Looking at the listing below, retype exactly the lines starting at the one containing "orange cross: (73, 19) -> (53, 13), moved" and ending at the one containing "blue line: (96, 240) -> (202, 435), moved", both included, and nothing else.

#### Extracted data

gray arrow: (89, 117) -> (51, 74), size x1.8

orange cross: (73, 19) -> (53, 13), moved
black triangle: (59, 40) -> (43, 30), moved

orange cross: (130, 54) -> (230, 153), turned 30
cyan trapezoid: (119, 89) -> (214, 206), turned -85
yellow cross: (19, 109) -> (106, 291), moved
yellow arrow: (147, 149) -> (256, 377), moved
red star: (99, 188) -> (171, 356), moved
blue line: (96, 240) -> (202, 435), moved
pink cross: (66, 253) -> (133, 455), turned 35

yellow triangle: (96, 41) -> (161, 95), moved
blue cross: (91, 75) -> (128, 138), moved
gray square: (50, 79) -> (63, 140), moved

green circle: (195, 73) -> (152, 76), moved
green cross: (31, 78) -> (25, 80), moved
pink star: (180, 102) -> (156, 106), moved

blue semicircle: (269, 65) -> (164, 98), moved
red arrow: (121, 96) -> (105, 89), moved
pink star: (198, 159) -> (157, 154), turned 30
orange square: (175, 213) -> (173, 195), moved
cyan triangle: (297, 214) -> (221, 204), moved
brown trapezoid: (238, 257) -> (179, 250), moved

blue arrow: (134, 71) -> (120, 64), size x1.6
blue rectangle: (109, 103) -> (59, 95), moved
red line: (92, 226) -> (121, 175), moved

########
#### Extracted data

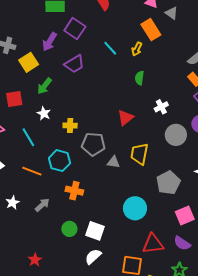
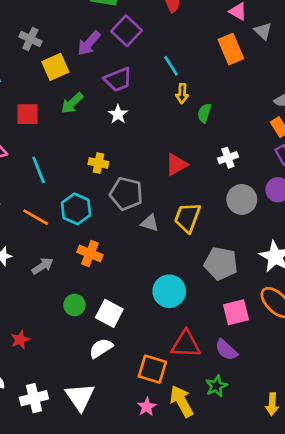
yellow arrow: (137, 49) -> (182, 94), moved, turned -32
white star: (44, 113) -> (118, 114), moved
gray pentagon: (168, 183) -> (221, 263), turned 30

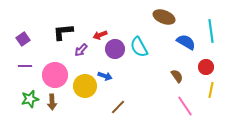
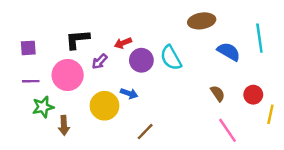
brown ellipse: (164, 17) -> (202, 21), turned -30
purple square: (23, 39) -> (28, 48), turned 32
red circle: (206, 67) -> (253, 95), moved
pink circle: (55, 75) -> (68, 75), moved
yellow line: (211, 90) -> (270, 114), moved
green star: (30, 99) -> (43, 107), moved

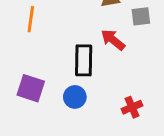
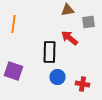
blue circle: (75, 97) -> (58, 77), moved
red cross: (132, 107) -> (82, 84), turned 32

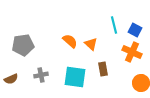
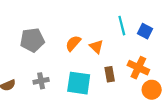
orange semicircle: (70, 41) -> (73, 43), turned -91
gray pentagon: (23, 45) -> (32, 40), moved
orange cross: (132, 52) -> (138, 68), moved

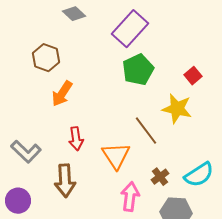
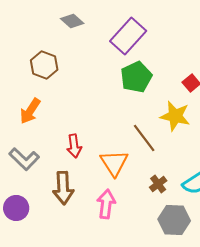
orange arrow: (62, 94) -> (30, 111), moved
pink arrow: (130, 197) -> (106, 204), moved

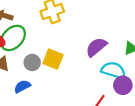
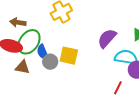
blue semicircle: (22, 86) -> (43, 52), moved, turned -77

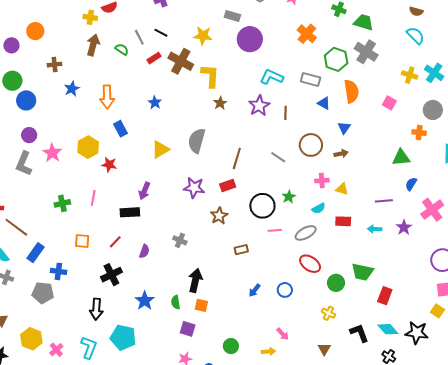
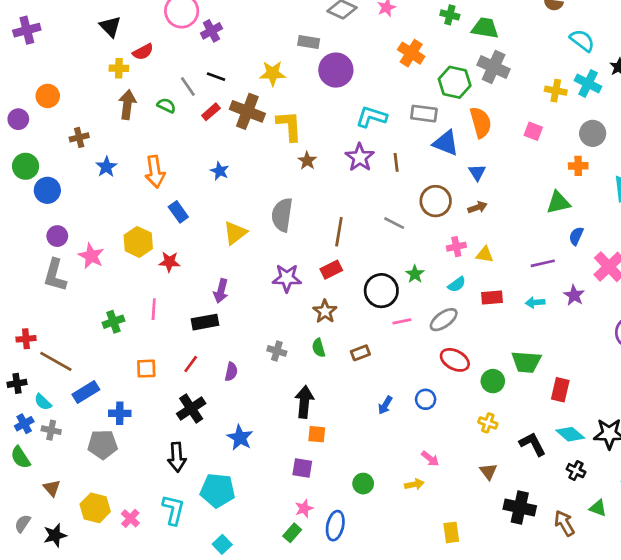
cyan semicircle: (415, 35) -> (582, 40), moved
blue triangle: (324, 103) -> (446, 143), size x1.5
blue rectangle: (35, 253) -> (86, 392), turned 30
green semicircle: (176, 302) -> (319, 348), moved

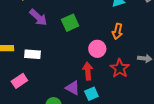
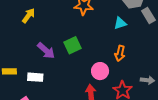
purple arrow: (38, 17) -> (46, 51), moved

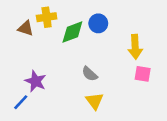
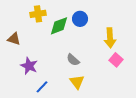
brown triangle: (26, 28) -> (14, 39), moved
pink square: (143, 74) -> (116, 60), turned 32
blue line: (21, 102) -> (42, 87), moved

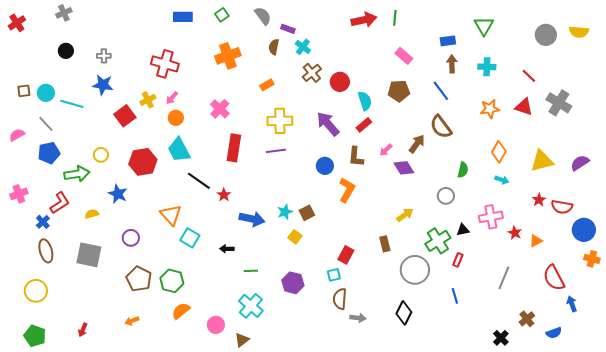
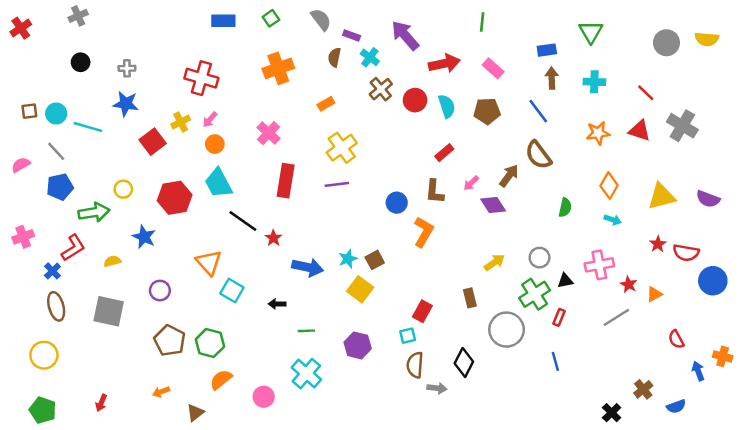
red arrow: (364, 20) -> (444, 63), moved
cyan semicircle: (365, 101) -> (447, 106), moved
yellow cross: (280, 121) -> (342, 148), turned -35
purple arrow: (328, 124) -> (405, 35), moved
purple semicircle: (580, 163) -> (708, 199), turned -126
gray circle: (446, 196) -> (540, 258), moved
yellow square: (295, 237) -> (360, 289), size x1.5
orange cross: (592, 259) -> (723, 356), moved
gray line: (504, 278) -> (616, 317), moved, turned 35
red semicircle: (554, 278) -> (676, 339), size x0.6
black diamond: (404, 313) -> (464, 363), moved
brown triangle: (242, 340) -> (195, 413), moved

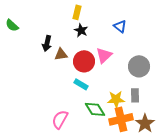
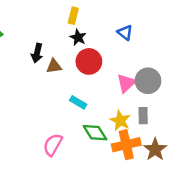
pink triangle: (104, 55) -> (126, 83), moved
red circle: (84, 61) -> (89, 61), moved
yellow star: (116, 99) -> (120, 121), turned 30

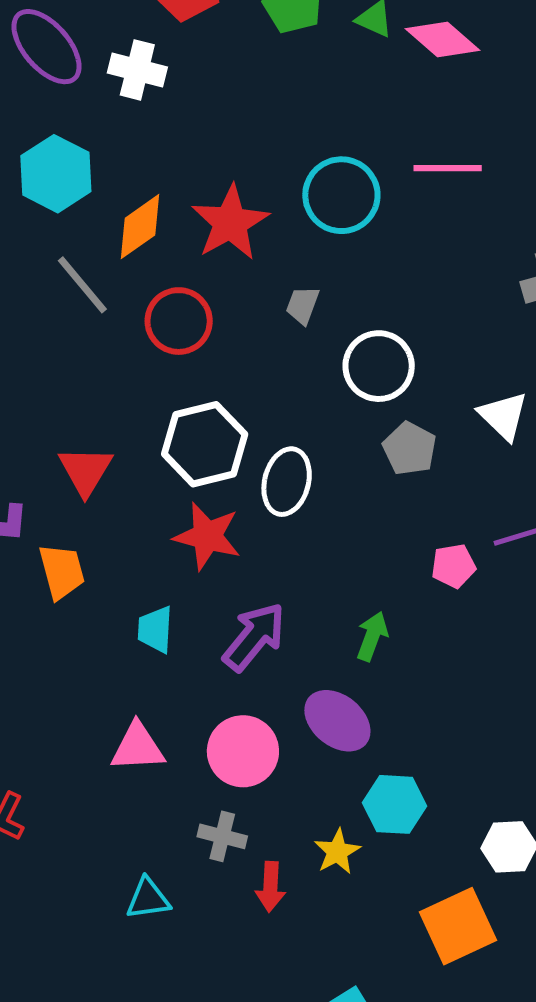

########

(Response to this exercise)
orange cross: (73, 19) -> (53, 13), moved
black triangle: (59, 40) -> (43, 30), moved

orange cross: (130, 54) -> (230, 153), turned 30
cyan trapezoid: (119, 89) -> (214, 206), turned -85
yellow cross: (19, 109) -> (106, 291), moved
yellow arrow: (147, 149) -> (256, 377), moved
red star: (99, 188) -> (171, 356), moved
blue line: (96, 240) -> (202, 435), moved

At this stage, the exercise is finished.